Assignment
Without pictures, repeat the lines of the entries from the one containing "none -> cyan plate L3:M3 level 2" through the last, both ends included, and nothing else.

Given records
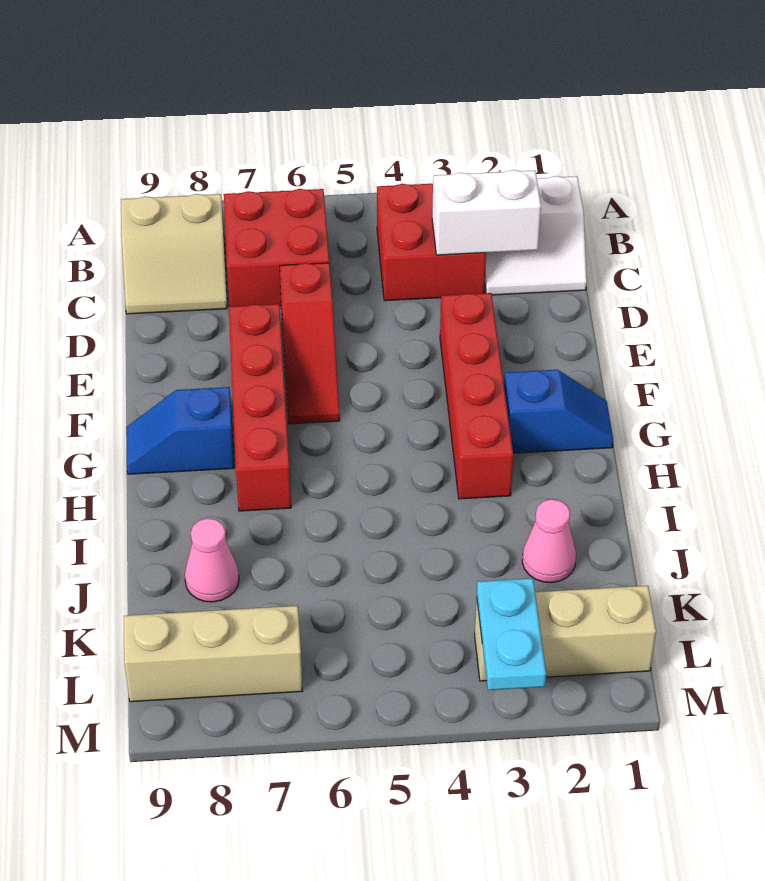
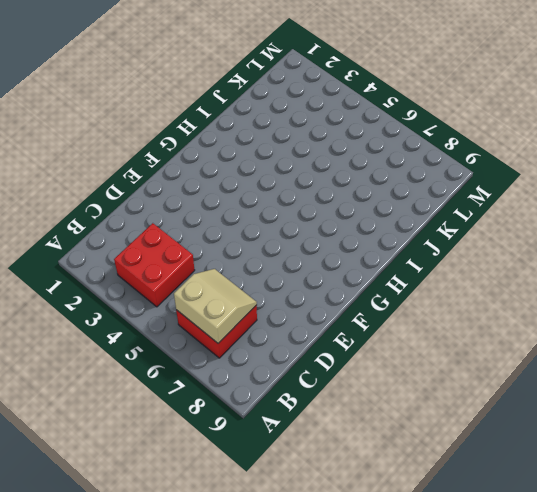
tan slope B6:C7 level 2 top B -> tan slope B8:C9 level 1 top B
none -> white slope B1:C2 level 1 top B
none -> red slope D6:F6 level 1 top D
none -> red brick E3:H3 level 1

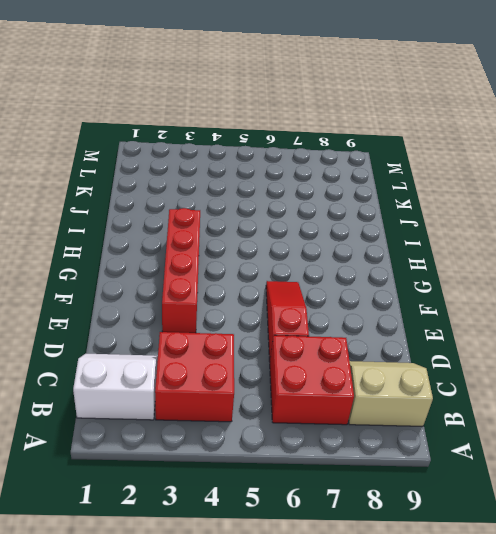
none -> red brick E7:H7 level 1
none -> blue slope G1:G2 level 1 top 2
none -> blue slope G8:G9 level 1 top 8

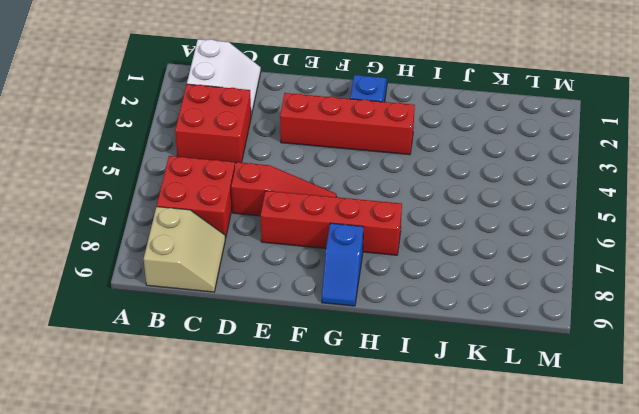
none -> pink cone J2 level 1
none -> pink cone J8 level 1
none -> tan brick L1:L3 level 1

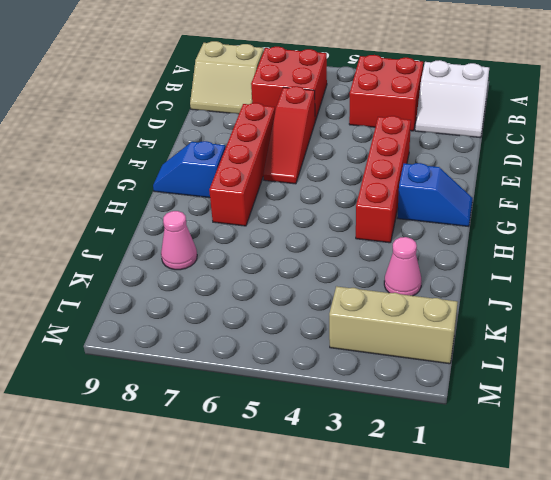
none -> tan brick L7:L9 level 1
none -> white brick C2:C3 level 2
none -> cyan plate L3:M3 level 2

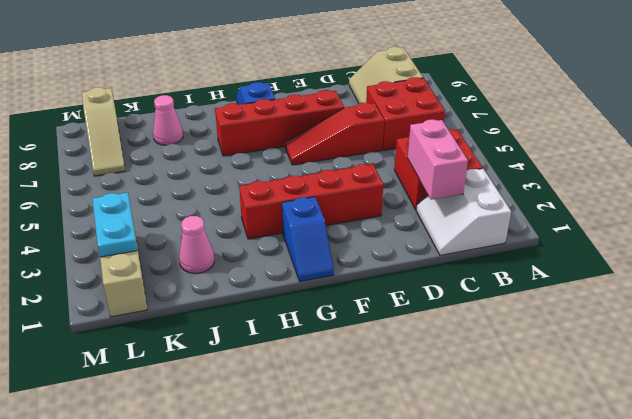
pink brick C2:C3 level 2 -> white brick C2:C3 level 2
cyan plate L2:L3 level 2 -> cyan plate L3:M3 level 2
tan slope L7:L9 level 1 top 9 -> tan brick L7:L9 level 1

Reply to the exercise
none -> cyan plate L3:M3 level 2

pink brick C2:C3 level 2 -> white brick C2:C3 level 2
cyan plate L2:L3 level 2 -> cyan plate L3:M3 level 2
tan slope L7:L9 level 1 top 9 -> tan brick L7:L9 level 1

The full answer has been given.